ABOUT THIS EXERCISE: Provide again, from the entries below, every line from the one containing "R1: 68k (W4, W15) -> 68k (3V3, W4)" through the one containing "U4 pin OUT: W19 -> W15", exactly as written, and no other line.

[Change listing data]

----

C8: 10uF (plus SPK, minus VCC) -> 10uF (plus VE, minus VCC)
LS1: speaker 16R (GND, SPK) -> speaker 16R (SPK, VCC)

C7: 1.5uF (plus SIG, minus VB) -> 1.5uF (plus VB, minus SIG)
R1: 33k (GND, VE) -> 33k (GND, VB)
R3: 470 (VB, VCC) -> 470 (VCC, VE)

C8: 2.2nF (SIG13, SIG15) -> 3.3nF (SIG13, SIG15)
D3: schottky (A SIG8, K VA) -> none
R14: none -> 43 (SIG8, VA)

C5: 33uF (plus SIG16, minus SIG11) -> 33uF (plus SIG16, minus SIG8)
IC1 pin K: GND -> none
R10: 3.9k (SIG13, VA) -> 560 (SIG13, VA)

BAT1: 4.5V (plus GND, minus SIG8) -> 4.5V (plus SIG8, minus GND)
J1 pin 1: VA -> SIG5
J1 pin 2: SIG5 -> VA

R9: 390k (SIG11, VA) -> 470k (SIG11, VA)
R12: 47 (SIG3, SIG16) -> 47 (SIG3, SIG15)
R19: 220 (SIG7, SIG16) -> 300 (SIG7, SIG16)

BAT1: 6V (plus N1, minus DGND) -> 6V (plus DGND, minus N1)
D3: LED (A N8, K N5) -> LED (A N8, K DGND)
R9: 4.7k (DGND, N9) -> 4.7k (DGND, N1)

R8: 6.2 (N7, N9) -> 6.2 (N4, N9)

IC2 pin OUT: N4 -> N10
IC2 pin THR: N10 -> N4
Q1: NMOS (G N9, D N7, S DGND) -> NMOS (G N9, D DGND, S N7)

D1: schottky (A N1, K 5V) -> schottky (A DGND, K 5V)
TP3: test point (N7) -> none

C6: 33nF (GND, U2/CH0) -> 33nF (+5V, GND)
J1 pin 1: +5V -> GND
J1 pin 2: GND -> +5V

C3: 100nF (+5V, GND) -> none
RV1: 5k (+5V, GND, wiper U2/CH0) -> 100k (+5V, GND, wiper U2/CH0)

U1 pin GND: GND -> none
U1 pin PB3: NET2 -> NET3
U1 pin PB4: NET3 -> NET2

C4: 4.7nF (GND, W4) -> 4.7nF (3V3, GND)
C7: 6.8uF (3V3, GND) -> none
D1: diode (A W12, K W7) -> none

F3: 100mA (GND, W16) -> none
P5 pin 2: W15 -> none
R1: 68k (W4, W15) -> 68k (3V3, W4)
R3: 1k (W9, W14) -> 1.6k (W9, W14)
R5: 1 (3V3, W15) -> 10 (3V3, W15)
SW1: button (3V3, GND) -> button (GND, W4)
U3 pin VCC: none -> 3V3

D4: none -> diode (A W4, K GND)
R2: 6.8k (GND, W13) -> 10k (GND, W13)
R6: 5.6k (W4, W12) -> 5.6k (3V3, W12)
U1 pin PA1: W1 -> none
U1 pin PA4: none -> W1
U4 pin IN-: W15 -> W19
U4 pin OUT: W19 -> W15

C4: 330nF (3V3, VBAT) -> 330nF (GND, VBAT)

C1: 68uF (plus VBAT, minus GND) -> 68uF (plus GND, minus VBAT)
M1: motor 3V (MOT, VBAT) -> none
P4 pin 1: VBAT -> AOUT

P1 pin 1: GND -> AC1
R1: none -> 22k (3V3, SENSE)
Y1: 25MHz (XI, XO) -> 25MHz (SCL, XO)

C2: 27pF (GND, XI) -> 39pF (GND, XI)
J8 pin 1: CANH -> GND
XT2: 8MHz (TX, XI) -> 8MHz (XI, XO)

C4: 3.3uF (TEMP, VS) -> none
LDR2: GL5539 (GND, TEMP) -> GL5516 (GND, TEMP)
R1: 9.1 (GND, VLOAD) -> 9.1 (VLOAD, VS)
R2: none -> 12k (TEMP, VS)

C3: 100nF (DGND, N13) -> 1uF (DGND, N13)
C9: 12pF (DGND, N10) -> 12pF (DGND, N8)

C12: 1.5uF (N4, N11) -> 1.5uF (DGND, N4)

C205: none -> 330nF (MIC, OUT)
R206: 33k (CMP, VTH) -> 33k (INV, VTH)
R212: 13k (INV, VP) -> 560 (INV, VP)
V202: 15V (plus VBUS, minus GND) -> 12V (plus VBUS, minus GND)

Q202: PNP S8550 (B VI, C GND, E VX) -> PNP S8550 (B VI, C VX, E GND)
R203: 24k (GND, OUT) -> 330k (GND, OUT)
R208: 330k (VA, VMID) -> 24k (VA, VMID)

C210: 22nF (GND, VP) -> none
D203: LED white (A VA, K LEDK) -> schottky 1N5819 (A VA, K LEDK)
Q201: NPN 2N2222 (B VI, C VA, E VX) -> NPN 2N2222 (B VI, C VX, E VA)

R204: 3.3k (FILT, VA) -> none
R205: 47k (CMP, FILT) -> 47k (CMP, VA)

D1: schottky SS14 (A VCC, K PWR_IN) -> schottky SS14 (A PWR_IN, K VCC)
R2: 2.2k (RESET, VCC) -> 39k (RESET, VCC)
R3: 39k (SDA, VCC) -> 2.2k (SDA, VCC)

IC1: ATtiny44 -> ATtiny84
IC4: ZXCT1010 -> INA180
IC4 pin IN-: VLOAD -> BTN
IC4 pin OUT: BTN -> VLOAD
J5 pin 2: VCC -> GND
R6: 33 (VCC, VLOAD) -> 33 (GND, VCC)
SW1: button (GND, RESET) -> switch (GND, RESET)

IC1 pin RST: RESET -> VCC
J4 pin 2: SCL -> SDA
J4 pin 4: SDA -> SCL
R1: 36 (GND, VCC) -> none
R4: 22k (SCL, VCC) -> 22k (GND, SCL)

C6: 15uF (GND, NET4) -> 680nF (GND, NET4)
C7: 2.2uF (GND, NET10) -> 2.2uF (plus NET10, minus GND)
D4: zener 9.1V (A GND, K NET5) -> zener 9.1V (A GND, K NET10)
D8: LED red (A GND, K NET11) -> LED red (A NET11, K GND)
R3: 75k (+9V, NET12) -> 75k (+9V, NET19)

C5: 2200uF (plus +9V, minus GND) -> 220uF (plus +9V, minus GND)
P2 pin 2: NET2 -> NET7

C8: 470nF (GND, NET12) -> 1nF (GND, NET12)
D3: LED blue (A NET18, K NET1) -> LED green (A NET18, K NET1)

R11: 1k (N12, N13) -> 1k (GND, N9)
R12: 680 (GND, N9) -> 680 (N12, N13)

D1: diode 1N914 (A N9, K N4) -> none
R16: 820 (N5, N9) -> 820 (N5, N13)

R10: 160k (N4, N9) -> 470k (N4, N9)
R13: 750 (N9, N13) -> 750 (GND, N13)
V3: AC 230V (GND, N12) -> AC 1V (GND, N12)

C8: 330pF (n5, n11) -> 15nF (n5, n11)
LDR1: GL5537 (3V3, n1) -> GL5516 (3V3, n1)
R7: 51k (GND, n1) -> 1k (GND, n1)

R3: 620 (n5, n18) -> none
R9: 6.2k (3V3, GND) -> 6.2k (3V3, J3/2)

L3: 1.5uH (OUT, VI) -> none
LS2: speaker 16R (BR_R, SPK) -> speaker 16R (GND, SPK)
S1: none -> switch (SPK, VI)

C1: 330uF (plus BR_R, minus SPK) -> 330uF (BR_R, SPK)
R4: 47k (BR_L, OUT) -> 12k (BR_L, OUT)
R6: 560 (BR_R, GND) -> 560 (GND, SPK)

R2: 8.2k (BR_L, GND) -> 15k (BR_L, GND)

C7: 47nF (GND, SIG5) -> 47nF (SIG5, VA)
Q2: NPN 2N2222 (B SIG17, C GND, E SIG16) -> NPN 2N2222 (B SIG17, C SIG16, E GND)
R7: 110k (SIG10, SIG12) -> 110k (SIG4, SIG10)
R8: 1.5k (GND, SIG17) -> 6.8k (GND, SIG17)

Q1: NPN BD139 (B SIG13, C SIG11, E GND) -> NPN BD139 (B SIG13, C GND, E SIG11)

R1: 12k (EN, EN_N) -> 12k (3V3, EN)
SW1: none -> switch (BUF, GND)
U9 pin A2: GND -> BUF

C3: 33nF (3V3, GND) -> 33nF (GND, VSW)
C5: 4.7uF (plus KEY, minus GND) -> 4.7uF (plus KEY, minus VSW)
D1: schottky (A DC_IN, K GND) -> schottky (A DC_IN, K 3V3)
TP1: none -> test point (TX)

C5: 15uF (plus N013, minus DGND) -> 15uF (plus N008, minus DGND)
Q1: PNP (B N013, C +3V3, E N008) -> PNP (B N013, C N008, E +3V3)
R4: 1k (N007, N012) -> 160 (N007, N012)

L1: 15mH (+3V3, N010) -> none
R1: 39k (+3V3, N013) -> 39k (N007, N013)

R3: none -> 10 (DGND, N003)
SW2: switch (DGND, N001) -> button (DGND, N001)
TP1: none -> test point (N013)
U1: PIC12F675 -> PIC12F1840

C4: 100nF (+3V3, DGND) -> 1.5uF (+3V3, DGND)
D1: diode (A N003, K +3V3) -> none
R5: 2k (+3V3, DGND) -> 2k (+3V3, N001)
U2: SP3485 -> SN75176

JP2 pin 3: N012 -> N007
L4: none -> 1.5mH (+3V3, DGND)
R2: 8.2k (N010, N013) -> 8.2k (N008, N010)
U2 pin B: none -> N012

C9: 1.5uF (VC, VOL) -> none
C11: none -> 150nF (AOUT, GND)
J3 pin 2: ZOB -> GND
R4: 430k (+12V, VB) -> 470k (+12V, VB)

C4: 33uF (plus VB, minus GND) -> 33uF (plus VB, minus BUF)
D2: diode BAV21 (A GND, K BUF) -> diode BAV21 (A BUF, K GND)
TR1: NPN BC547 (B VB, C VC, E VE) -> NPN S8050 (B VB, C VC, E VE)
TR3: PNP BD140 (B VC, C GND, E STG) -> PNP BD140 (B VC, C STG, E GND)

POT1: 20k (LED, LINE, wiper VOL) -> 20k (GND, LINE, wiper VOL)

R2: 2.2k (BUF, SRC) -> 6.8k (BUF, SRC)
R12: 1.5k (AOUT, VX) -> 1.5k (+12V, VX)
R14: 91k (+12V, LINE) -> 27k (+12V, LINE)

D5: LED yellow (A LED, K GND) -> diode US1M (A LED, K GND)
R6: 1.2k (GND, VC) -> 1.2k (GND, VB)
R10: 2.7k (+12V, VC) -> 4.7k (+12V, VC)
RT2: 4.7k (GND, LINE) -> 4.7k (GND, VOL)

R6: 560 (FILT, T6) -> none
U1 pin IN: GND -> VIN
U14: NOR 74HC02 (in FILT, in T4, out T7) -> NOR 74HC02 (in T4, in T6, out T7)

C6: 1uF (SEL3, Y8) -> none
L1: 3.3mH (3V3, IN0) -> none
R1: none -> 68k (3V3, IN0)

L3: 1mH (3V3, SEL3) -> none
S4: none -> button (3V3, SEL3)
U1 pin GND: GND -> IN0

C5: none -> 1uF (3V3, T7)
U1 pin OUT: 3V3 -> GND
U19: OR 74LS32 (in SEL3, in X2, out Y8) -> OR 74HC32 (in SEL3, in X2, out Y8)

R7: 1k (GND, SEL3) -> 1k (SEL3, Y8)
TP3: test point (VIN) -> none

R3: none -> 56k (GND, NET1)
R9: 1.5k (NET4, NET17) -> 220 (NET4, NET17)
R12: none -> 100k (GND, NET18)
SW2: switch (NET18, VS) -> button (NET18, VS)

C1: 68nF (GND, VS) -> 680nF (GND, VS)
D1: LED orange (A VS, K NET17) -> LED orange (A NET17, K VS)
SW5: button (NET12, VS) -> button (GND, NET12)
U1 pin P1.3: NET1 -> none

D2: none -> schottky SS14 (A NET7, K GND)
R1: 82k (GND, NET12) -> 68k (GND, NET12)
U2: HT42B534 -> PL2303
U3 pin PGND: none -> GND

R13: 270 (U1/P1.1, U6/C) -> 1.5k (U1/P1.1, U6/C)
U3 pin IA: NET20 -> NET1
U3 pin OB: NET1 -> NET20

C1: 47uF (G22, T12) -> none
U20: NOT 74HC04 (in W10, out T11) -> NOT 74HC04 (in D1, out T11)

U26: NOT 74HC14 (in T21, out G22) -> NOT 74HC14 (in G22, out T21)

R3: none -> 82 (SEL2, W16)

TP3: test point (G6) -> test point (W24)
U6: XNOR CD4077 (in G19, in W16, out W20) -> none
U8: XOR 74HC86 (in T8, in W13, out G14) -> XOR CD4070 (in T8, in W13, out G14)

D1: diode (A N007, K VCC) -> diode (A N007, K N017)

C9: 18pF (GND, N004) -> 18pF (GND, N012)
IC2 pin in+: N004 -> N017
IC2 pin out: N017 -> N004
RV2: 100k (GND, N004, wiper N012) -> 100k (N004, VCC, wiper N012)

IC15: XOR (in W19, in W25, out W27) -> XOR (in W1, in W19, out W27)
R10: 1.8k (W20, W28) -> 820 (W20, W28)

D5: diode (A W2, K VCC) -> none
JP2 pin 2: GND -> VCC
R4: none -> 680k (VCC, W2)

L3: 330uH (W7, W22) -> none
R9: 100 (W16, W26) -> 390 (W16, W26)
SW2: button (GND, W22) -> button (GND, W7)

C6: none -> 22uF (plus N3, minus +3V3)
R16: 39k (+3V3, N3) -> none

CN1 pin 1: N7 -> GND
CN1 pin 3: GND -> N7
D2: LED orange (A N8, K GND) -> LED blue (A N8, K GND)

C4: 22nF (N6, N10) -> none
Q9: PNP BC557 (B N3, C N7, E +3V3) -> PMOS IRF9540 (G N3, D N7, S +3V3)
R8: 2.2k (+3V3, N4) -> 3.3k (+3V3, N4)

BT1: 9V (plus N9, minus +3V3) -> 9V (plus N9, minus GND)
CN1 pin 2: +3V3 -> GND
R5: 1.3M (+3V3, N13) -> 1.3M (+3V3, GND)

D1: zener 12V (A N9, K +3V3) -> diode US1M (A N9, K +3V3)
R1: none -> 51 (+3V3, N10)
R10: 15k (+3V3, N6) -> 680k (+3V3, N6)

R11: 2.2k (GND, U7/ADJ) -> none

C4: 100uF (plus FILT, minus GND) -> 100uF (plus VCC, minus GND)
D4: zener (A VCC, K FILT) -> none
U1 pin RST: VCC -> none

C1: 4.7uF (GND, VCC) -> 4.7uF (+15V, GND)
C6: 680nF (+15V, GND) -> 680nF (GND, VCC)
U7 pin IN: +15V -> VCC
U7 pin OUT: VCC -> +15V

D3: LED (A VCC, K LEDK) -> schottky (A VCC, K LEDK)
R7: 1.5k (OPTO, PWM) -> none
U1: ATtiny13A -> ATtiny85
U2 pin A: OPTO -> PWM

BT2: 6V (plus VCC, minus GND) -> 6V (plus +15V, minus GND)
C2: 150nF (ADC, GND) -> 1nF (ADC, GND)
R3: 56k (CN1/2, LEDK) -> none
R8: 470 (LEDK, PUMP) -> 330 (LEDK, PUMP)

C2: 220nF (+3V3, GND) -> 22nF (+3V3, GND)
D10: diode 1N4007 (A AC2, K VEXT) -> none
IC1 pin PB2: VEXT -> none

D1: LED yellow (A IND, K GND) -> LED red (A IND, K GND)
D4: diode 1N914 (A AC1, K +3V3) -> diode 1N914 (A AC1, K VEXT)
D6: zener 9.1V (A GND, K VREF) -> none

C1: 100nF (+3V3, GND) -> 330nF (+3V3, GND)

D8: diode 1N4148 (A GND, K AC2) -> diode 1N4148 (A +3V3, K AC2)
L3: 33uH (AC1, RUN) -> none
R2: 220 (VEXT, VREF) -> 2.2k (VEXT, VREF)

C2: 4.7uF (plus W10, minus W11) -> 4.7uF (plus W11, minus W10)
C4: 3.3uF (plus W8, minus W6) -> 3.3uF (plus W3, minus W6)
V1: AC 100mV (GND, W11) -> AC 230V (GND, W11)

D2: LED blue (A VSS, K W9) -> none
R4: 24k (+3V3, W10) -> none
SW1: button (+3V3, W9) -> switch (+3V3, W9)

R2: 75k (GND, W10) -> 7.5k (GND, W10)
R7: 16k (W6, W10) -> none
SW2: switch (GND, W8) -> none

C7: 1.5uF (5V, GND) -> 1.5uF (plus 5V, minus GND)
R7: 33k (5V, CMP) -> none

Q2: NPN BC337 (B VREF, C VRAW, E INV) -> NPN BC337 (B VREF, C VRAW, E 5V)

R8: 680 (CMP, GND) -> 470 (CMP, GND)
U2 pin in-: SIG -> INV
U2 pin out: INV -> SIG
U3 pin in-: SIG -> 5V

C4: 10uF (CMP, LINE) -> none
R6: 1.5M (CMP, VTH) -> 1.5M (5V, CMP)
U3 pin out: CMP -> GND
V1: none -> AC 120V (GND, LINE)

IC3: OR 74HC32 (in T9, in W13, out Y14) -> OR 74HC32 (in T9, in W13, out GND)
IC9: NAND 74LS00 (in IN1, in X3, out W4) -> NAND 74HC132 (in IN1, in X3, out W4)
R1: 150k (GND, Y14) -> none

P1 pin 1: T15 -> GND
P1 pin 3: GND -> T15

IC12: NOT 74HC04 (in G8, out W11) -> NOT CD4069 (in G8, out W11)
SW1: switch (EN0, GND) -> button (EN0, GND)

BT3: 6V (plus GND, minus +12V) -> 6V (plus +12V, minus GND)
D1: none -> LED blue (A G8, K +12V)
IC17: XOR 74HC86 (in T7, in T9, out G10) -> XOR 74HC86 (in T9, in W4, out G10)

----

EXERCISE RESPONSE:
R1: 68k (W4, W15) -> 68k (3V3, W4)
R3: 1k (W9, W14) -> 1.6k (W9, W14)
R5: 1 (3V3, W15) -> 10 (3V3, W15)
SW1: button (3V3, GND) -> button (GND, W4)
U3 pin VCC: none -> 3V3

D4: none -> diode (A W4, K GND)
R2: 6.8k (GND, W13) -> 10k (GND, W13)
R6: 5.6k (W4, W12) -> 5.6k (3V3, W12)
U1 pin PA1: W1 -> none
U1 pin PA4: none -> W1
U4 pin IN-: W15 -> W19
U4 pin OUT: W19 -> W15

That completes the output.